Supplied material:
------------------------------------
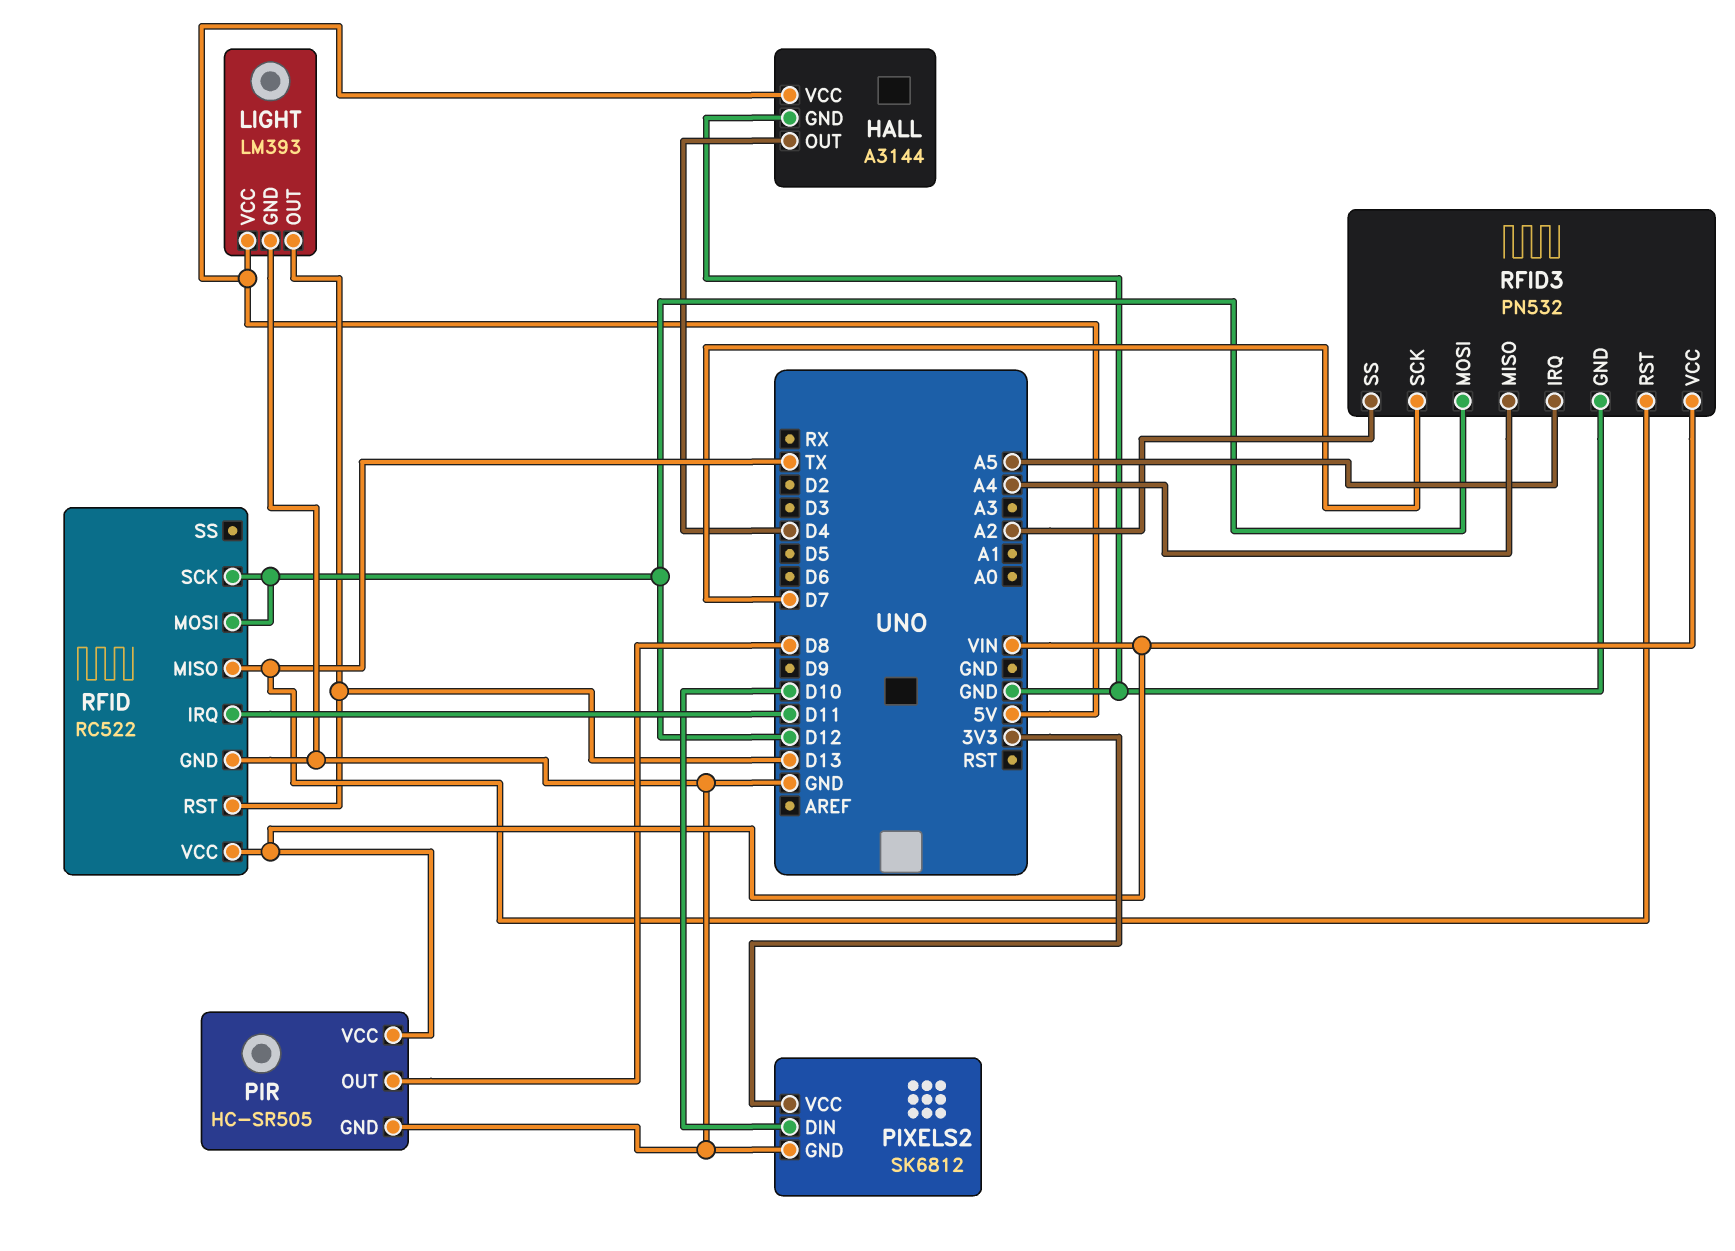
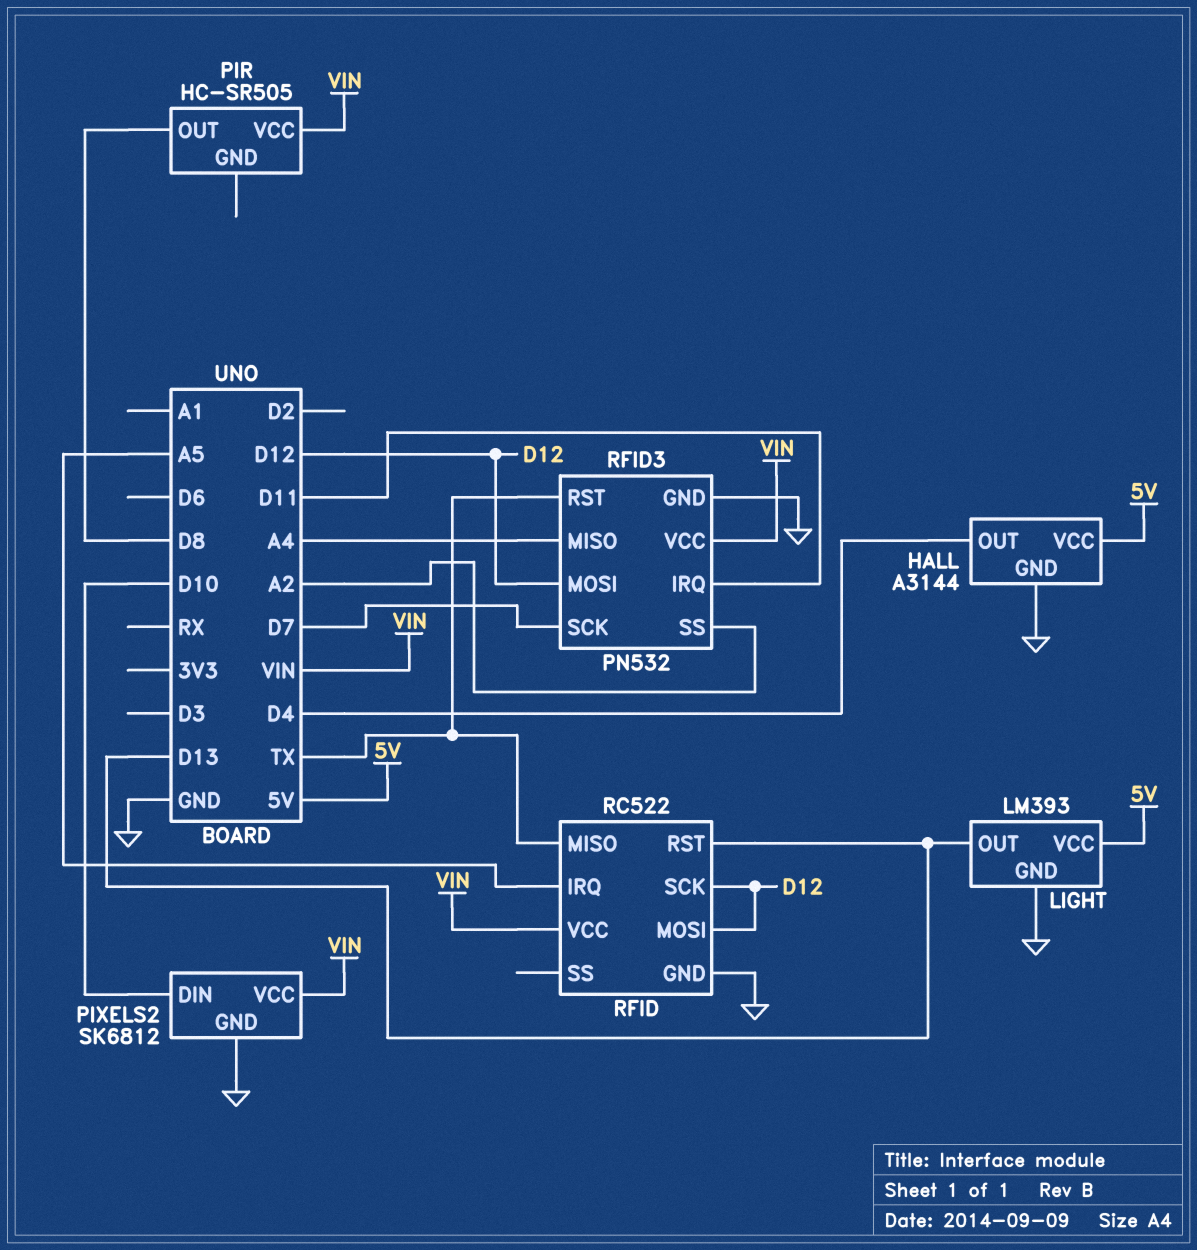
PIR pin GND: GND -> none
PIXELS2 pin VCC: 3V3 -> VIN
RFID pin IRQ: D11 -> A5
RFID3 pin IRQ: A5 -> D11

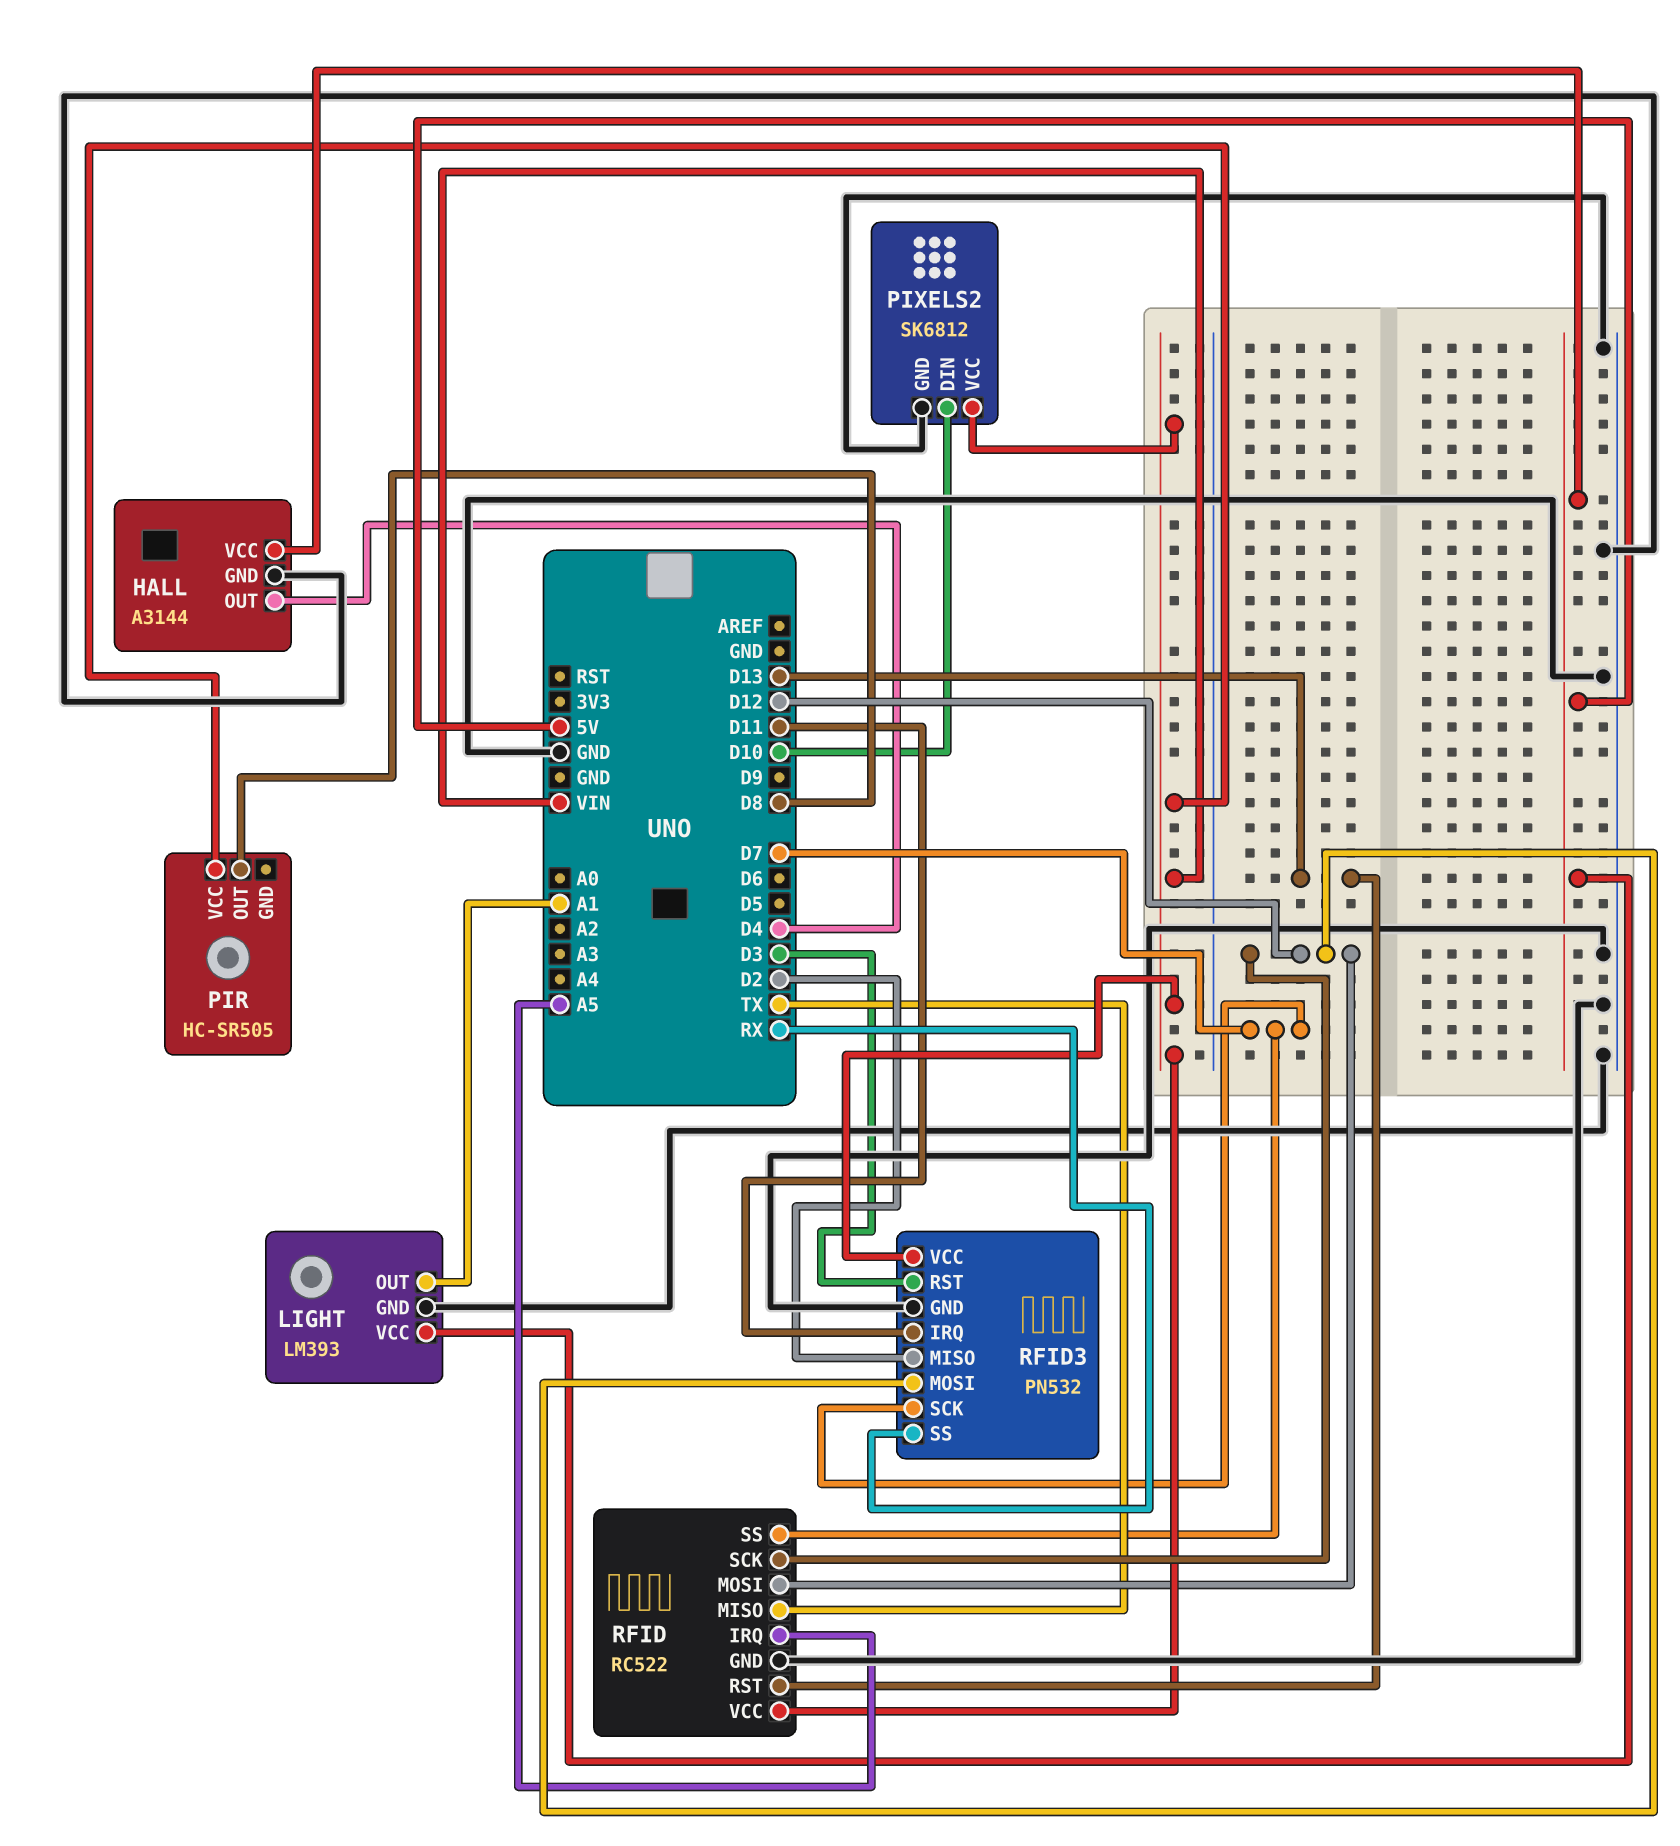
LIGHT pin OUT: D13 -> A1
RFID pin SS: none -> D7
RFID3 pin MISO: A4 -> D2
RFID3 pin RST: TX -> D3
RFID3 pin SS: A2 -> RX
------------------------------------
The material must be returned exactly, with its pictures omitted.

Answer for this exercise:
PIR pin GND: GND -> none
PIXELS2 pin VCC: 3V3 -> VIN
RFID pin IRQ: D11 -> A5
RFID3 pin IRQ: A5 -> D11

LIGHT pin OUT: D13 -> A1
RFID pin SS: none -> D7
RFID3 pin MISO: A4 -> D2
RFID3 pin RST: TX -> D3
RFID3 pin SS: A2 -> RX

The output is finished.